• **Problem to work on**: Transcribe the records that follow exactly. Skip the pictures.

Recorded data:
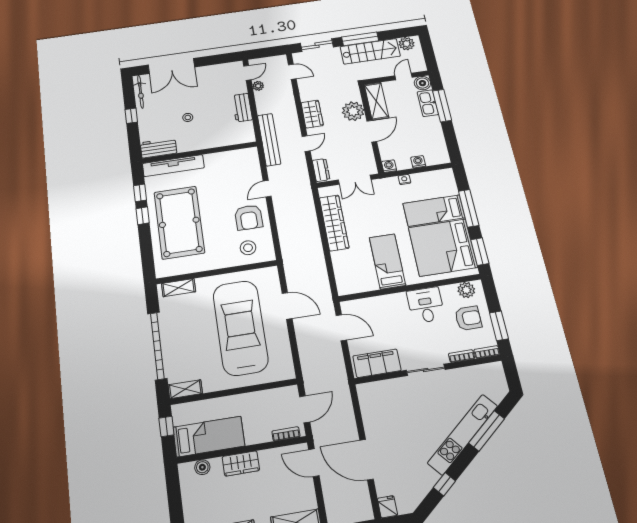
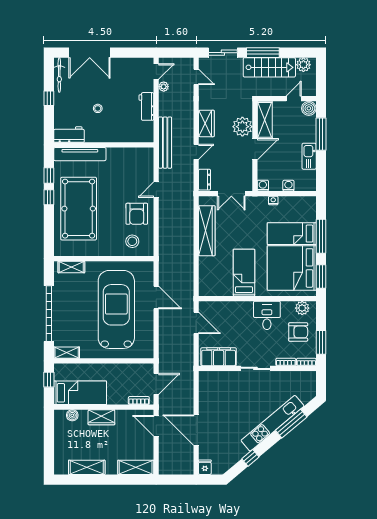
kitchen sink: (428, 103) -> (309, 156), moved

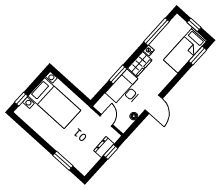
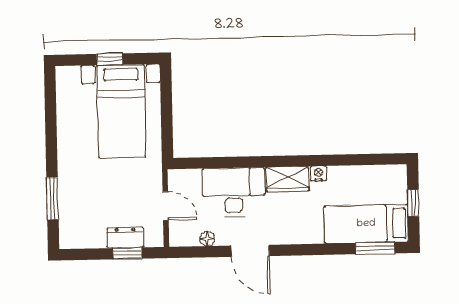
window: (156, 32) -> (354, 160), removed
window: (118, 74) -> (245, 162), removed
window: (21, 99) -> (110, 59), moved
door: (154, 104) -> (250, 251), hinge flipped
door: (106, 120) -> (166, 206), hinge flipped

• **Response to the exercise**:
kitchen sink: (428, 103) -> (309, 156), moved

window: (156, 32) -> (354, 160), removed
window: (118, 74) -> (245, 162), removed
window: (21, 99) -> (110, 59), moved
door: (154, 104) -> (250, 251), hinge flipped
door: (106, 120) -> (166, 206), hinge flipped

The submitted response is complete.